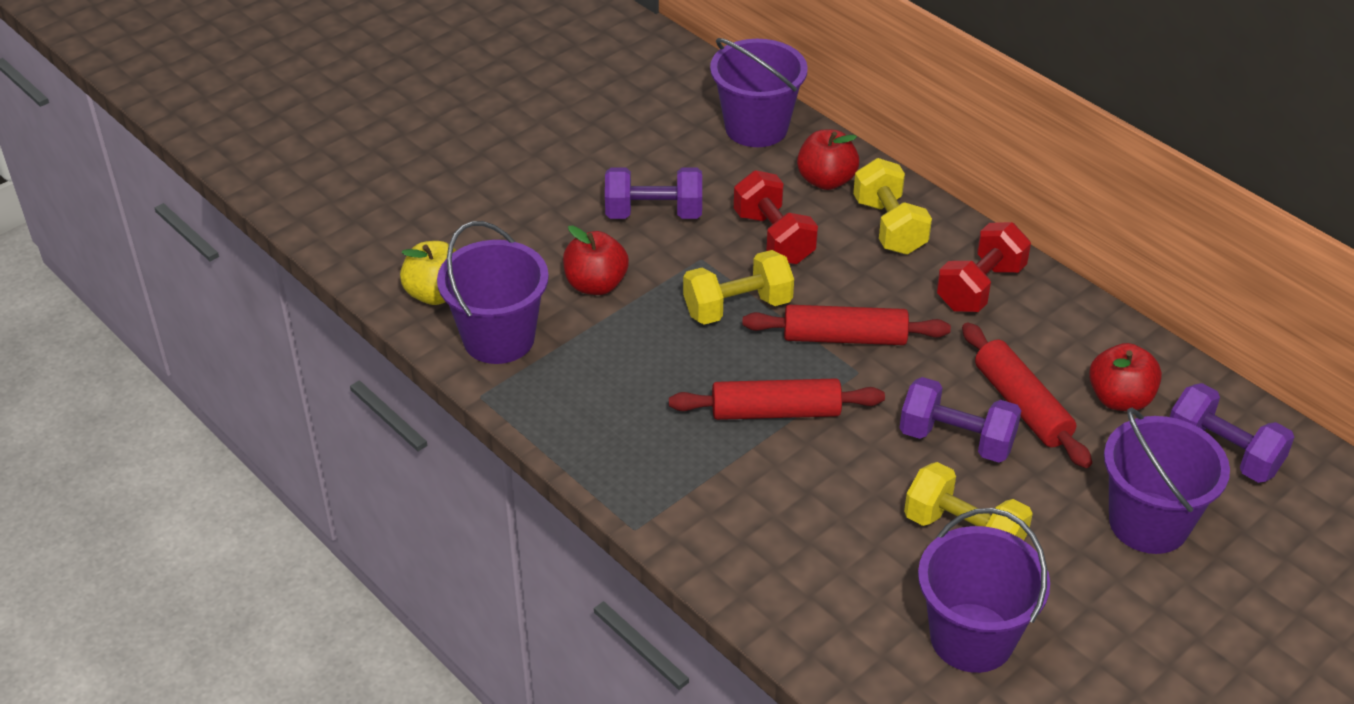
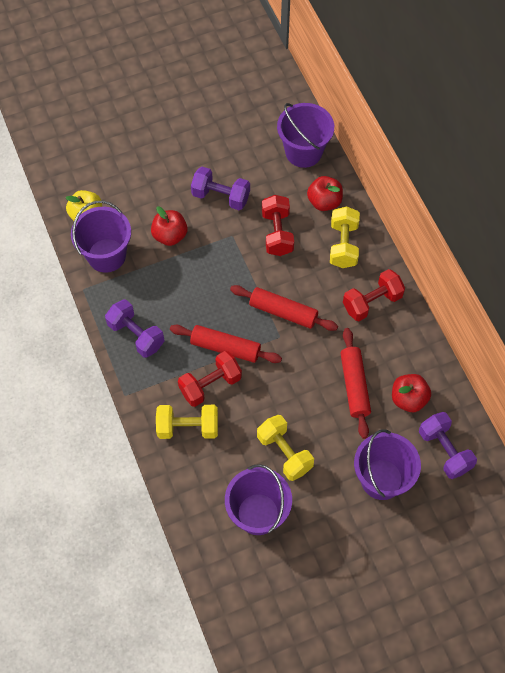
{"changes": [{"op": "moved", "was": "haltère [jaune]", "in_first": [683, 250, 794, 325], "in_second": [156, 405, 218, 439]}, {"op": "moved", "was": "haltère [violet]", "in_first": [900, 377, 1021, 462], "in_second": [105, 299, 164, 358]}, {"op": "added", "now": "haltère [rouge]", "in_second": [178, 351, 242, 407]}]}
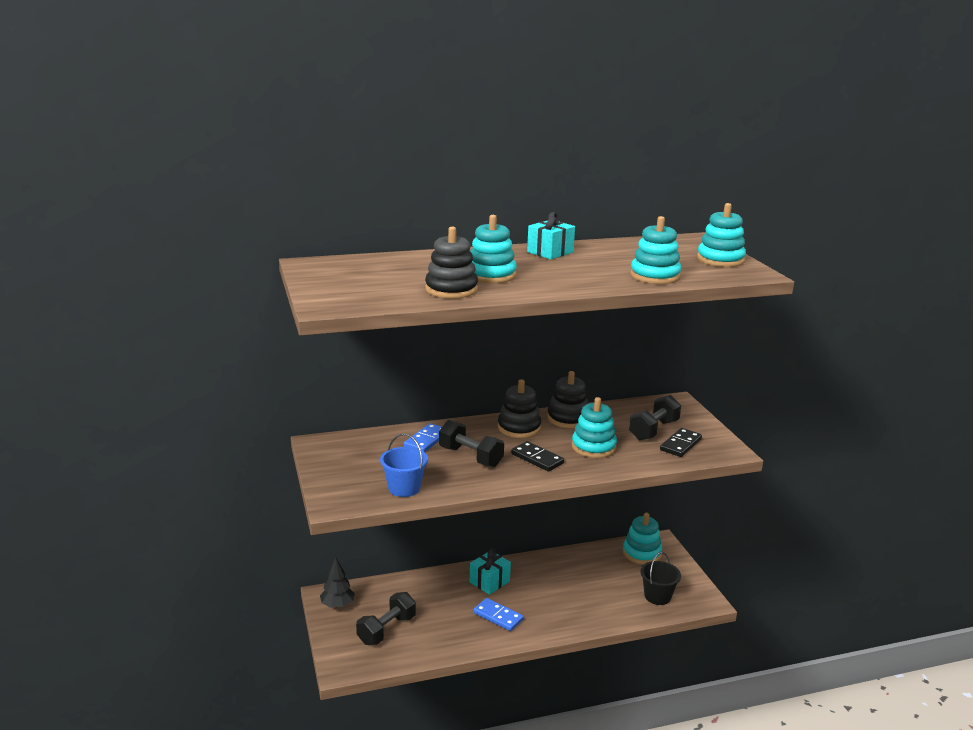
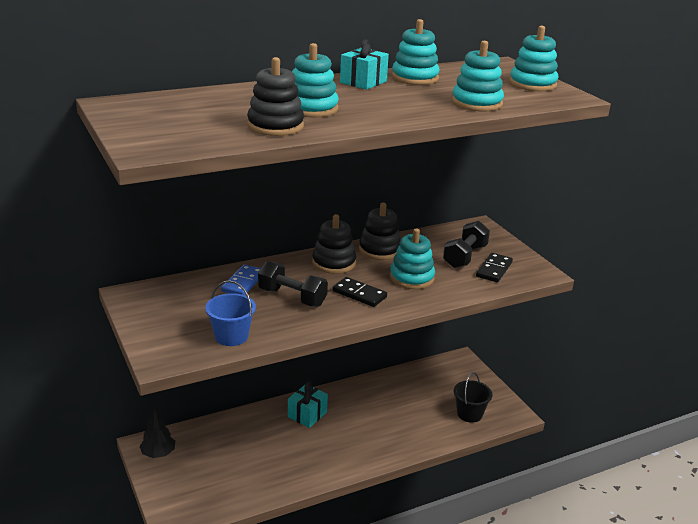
{"changes": [{"op": "moved", "was": "jouet à empiler [turquoise]", "in_first": [623, 513, 662, 565], "in_second": [392, 19, 440, 85]}, {"op": "removed", "was": "haltère [noir]", "in_first": [356, 592, 416, 645]}, {"op": "removed", "was": "domino [bleu]", "in_first": [474, 598, 524, 631]}]}
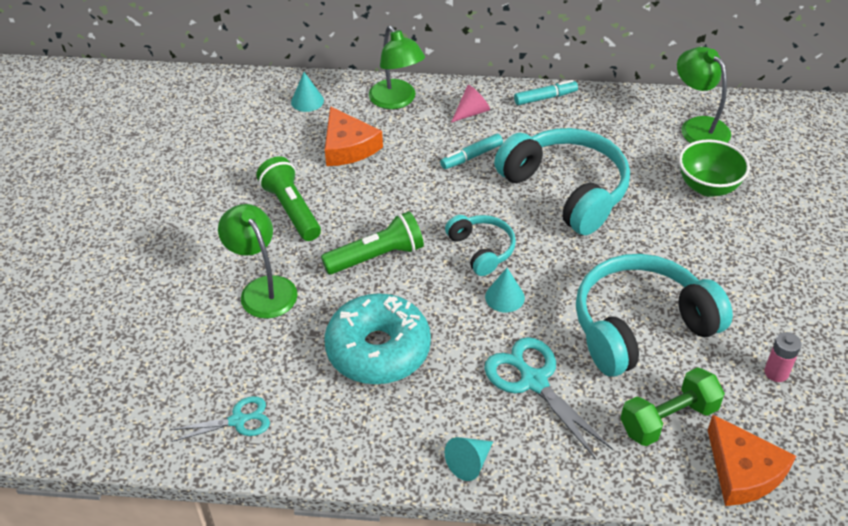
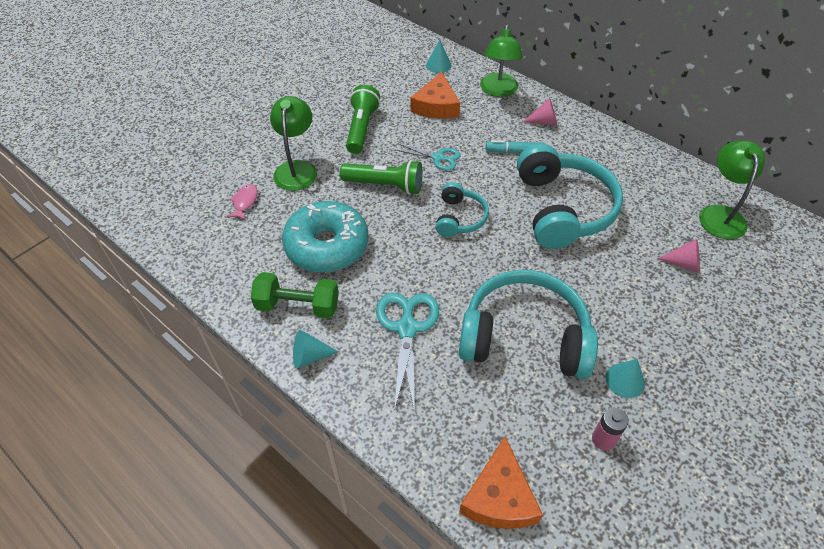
{"changes": [{"op": "removed", "was": "feutre [turquoise]", "in_first": [514, 80, 578, 105]}, {"op": "replaced", "was": "bol [vert]", "now": "cône [rose]", "in_first": [679, 139, 750, 197], "in_second": [657, 239, 700, 273]}, {"op": "moved", "was": "cône [turquoise]", "in_first": [485, 268, 525, 312], "in_second": [605, 359, 645, 398]}, {"op": "moved", "was": "haltère [vert]", "in_first": [620, 367, 725, 446], "in_second": [251, 272, 339, 319]}, {"op": "moved", "was": "ciseaux [turquoise]", "in_first": [170, 396, 270, 442], "in_second": [396, 143, 460, 171]}, {"op": "added", "now": "poisson [rose]", "in_second": [227, 184, 258, 220]}]}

◇ ◇ ◇

Everything in the preceding material must be transcribed exactly, except the images.

{"changes": [{"op": "moved", "was": "haltère [jaune]", "in_first": [683, 250, 794, 325], "in_second": [156, 405, 218, 439]}, {"op": "moved", "was": "haltère [violet]", "in_first": [900, 377, 1021, 462], "in_second": [105, 299, 164, 358]}, {"op": "added", "now": "haltère [rouge]", "in_second": [178, 351, 242, 407]}]}
{"changes": [{"op": "moved", "was": "jouet à empiler [turquoise]", "in_first": [623, 513, 662, 565], "in_second": [392, 19, 440, 85]}, {"op": "removed", "was": "haltère [noir]", "in_first": [356, 592, 416, 645]}, {"op": "removed", "was": "domino [bleu]", "in_first": [474, 598, 524, 631]}]}
{"changes": [{"op": "removed", "was": "feutre [turquoise]", "in_first": [514, 80, 578, 105]}, {"op": "replaced", "was": "bol [vert]", "now": "cône [rose]", "in_first": [679, 139, 750, 197], "in_second": [657, 239, 700, 273]}, {"op": "moved", "was": "cône [turquoise]", "in_first": [485, 268, 525, 312], "in_second": [605, 359, 645, 398]}, {"op": "moved", "was": "haltère [vert]", "in_first": [620, 367, 725, 446], "in_second": [251, 272, 339, 319]}, {"op": "moved", "was": "ciseaux [turquoise]", "in_first": [170, 396, 270, 442], "in_second": [396, 143, 460, 171]}, {"op": "added", "now": "poisson [rose]", "in_second": [227, 184, 258, 220]}]}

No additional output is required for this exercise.